## Your assignment
Please retype the data below exactly, stopping after the line with "(479, 197) = (327, 148): black" and skipping every picture.

[Opening Task input section]

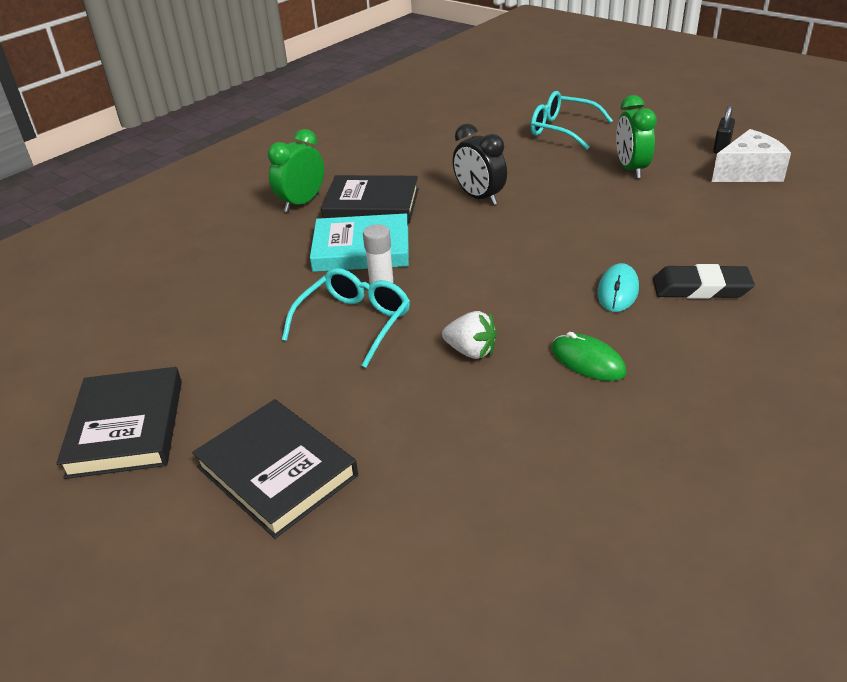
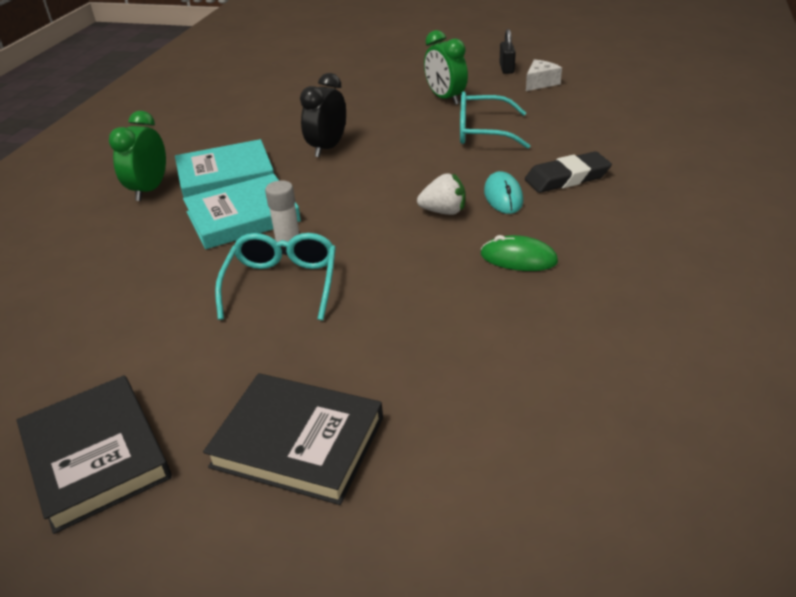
camera: 25 degrees left, 0 degrees up
(371, 205) = (226, 176): black book -> turquoise book
(471, 351) = (412, 278): white strawberry -> white strawberry (443, 211)
(479, 197) = (327, 148): black clock -> black clock turned 90 degrees clockwise
(562, 130) = (363, 78): turquoise glasses -> turquoise glasses (482, 132)
(748, 172) = (540, 83): white cheese -> white cheese, size x0.64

[Closing Task input section]

## Solution
camera: 25 degrees left, 0 degrees up
(371, 205) = (226, 176): black book -> turquoise book
(471, 351) = (412, 278): white strawberry -> white strawberry (443, 211)
(479, 197) = (327, 148): black clock -> black clock turned 90 degrees clockwise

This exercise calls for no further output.